▶ **TASK PROMPT**
Output only the entries, exactly as given, without the pictures.
━━ RECORDS TO PROCESS ━━
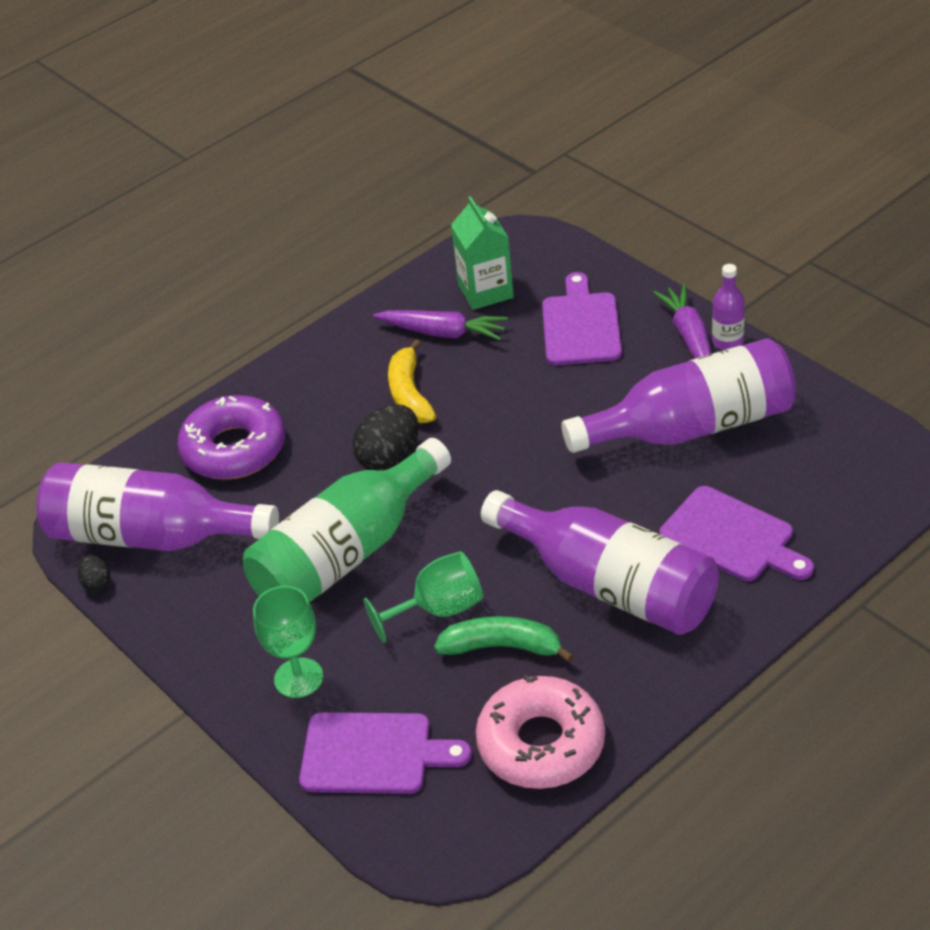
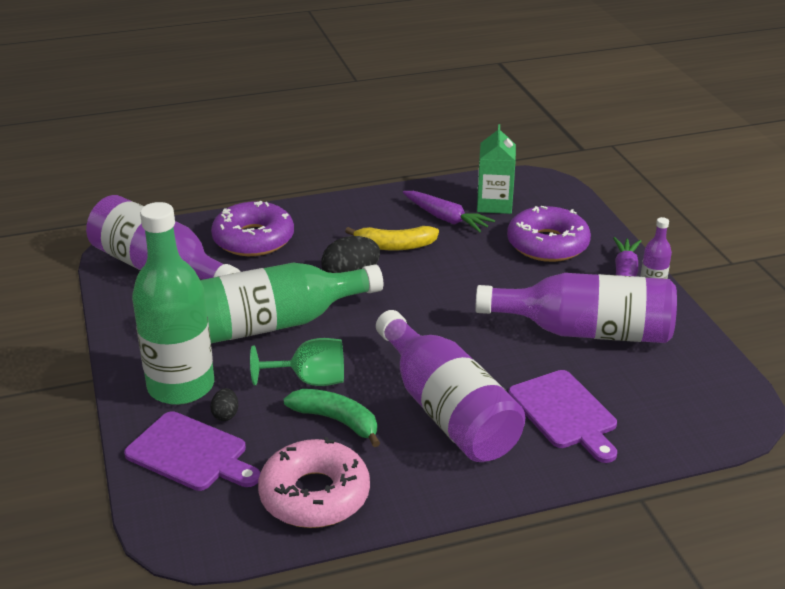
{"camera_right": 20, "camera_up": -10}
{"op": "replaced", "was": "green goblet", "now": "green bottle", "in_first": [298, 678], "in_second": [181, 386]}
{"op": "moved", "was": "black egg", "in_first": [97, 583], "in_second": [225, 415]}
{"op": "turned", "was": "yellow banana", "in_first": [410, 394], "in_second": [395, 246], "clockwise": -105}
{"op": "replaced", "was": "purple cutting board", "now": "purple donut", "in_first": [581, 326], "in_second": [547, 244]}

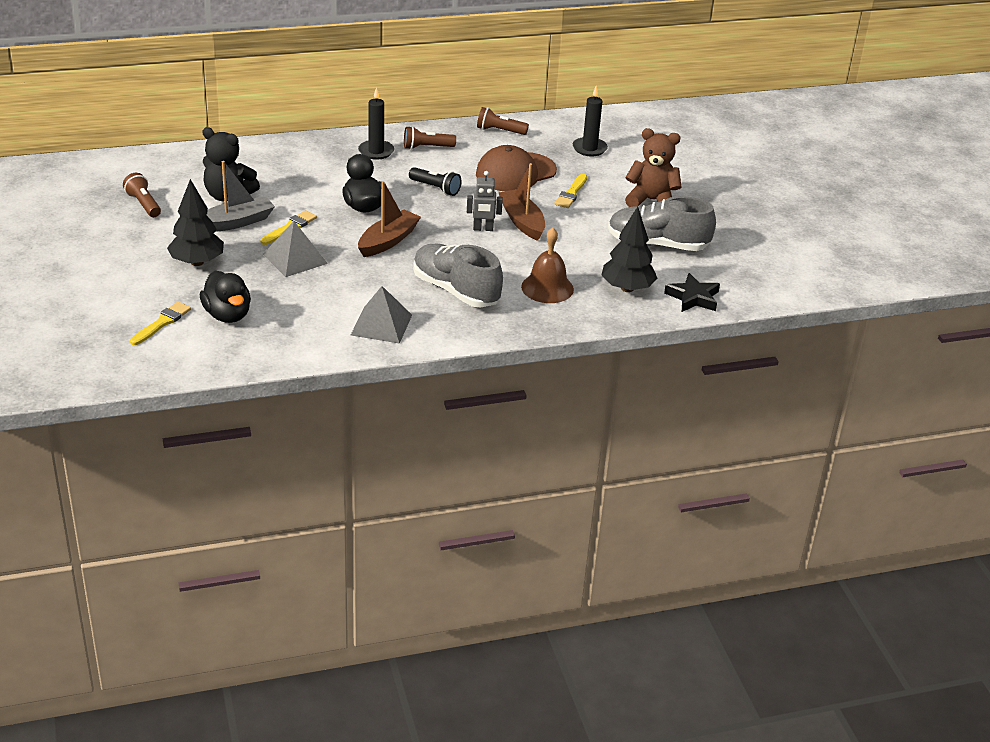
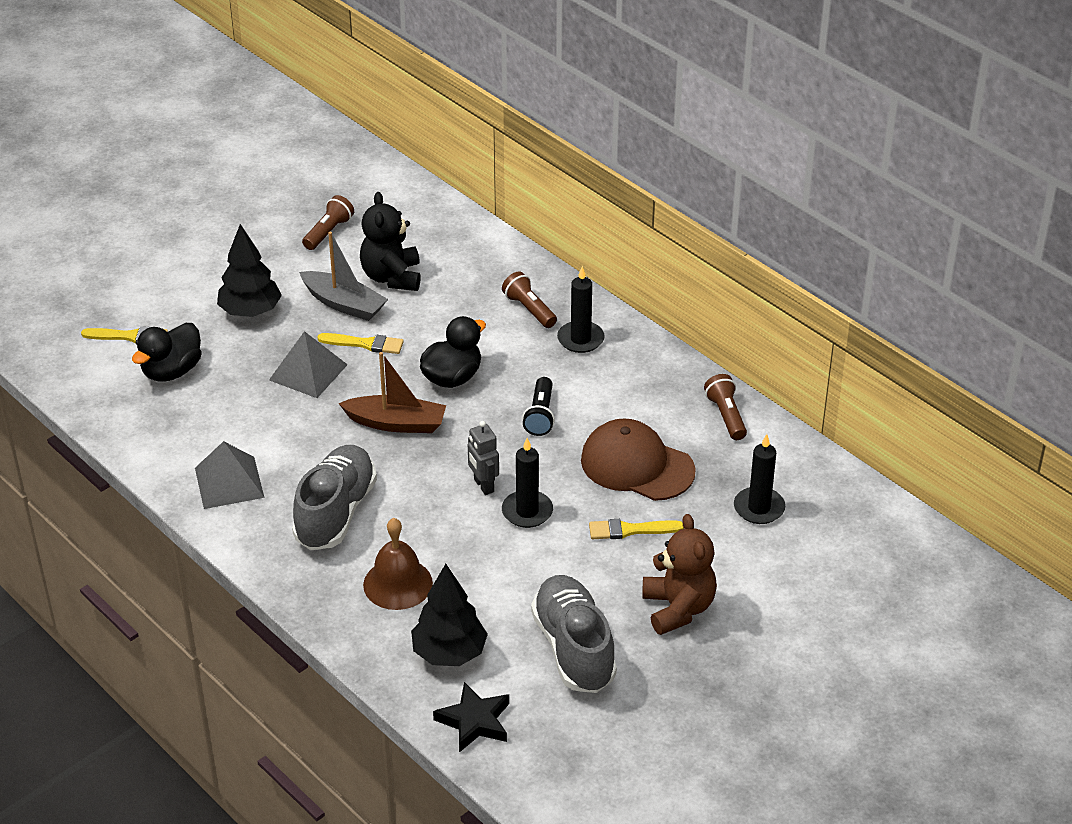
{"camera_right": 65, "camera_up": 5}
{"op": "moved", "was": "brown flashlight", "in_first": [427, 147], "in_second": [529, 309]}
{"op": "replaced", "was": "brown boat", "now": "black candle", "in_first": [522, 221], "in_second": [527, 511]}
━━━
▶ **RESULT OF THE TASK**
{"camera_right": 20, "camera_up": -10}
{"op": "replaced", "was": "green goblet", "now": "green bottle", "in_first": [298, 678], "in_second": [181, 386]}
{"op": "moved", "was": "black egg", "in_first": [97, 583], "in_second": [225, 415]}
{"op": "turned", "was": "yellow banana", "in_first": [410, 394], "in_second": [395, 246], "clockwise": -105}
{"op": "replaced", "was": "purple cutting board", "now": "purple donut", "in_first": [581, 326], "in_second": [547, 244]}

{"camera_right": 65, "camera_up": 5}
{"op": "moved", "was": "brown flashlight", "in_first": [427, 147], "in_second": [529, 309]}
{"op": "replaced", "was": "brown boat", "now": "black candle", "in_first": [522, 221], "in_second": [527, 511]}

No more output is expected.